DATA TO PROCESS
○ ○ ○ ○ ○

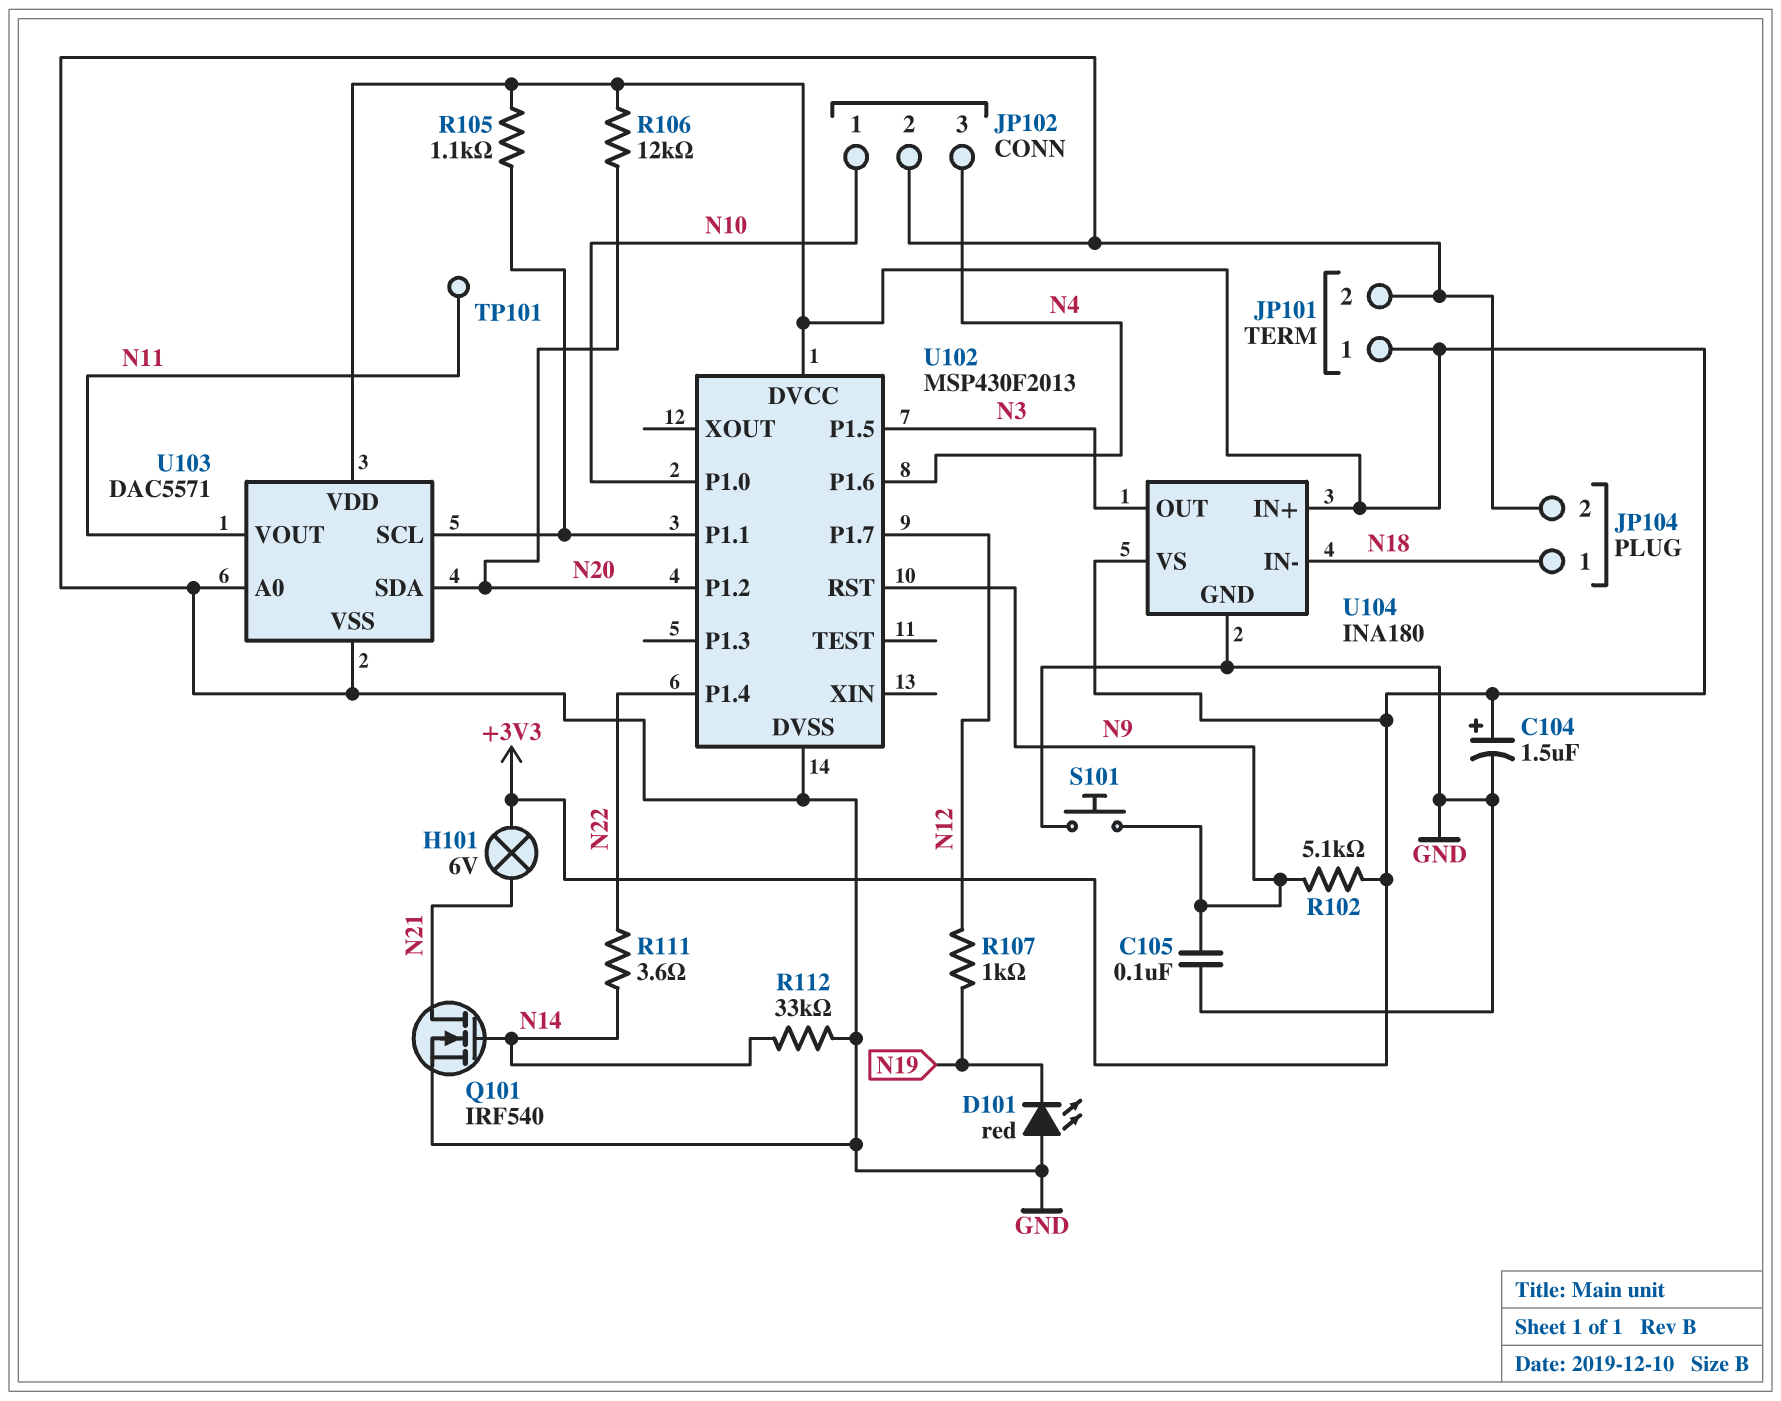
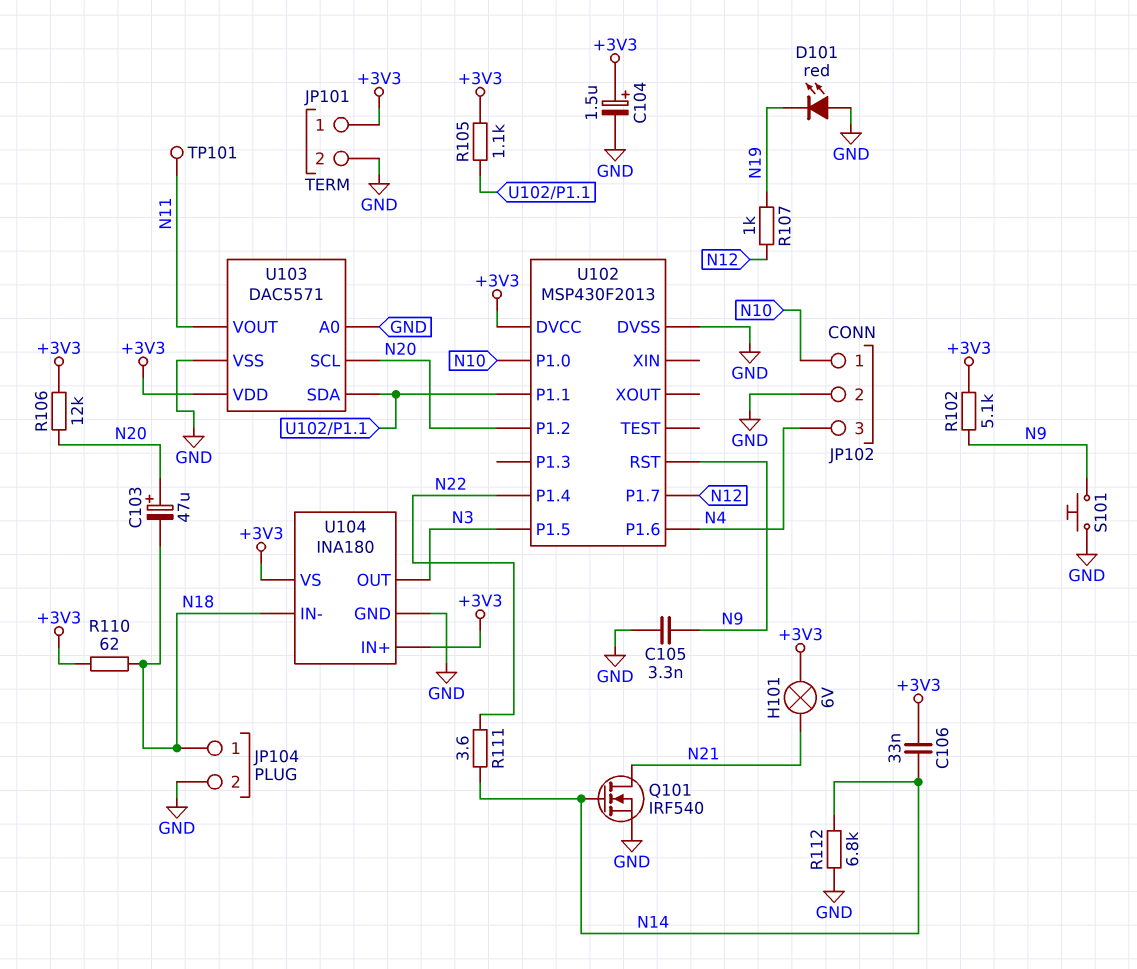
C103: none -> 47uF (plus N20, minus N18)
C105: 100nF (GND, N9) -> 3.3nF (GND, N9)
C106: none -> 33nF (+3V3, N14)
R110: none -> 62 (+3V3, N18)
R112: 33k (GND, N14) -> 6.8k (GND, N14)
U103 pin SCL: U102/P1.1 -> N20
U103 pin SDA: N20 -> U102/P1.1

○ ○ ○ ○ ○

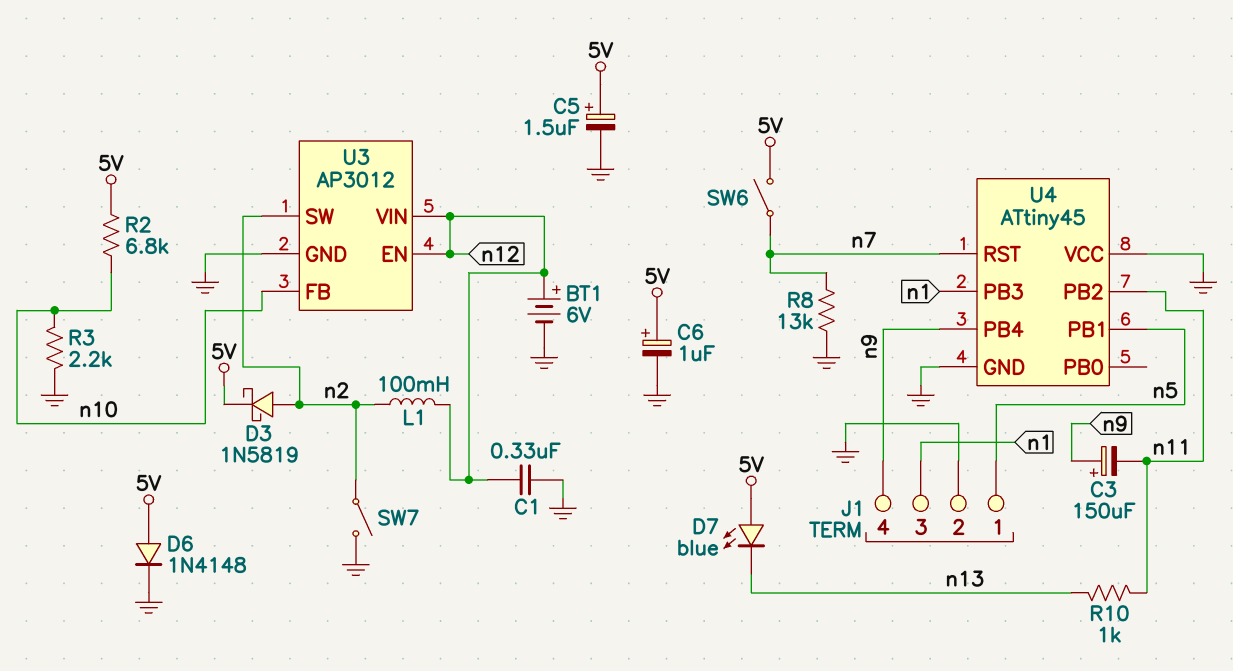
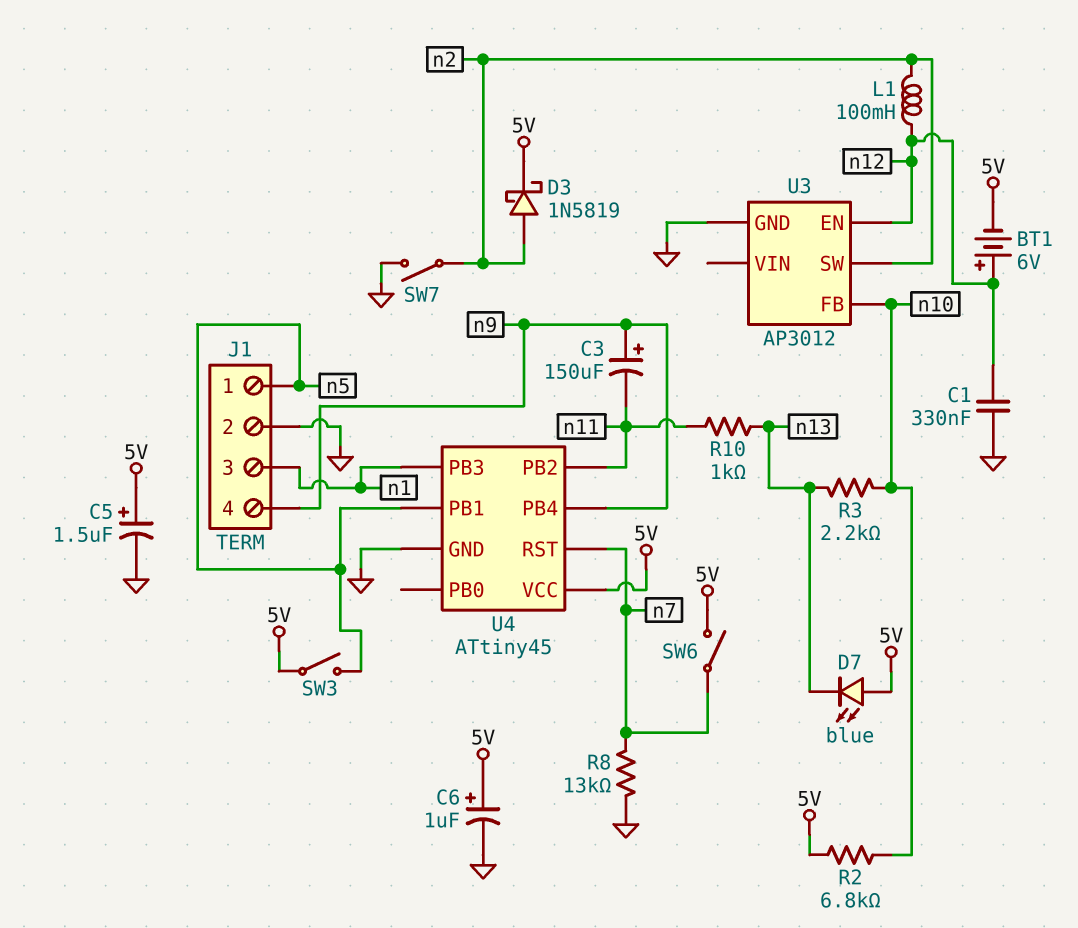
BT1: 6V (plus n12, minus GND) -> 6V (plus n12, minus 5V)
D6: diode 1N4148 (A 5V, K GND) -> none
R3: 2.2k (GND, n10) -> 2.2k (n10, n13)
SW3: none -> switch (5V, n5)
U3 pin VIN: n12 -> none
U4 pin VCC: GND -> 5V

○ ○ ○ ○ ○

BRIEF
From the data above, reproduce word for word the lines running from the line with "C103: none -> 47uF (plus N20, minus N18)" to the line with "U103 pin SDA: N20 -> U102/P1.1", ends included.

SOLUTION FOR THIS TASK
C103: none -> 47uF (plus N20, minus N18)
C105: 100nF (GND, N9) -> 3.3nF (GND, N9)
C106: none -> 33nF (+3V3, N14)
R110: none -> 62 (+3V3, N18)
R112: 33k (GND, N14) -> 6.8k (GND, N14)
U103 pin SCL: U102/P1.1 -> N20
U103 pin SDA: N20 -> U102/P1.1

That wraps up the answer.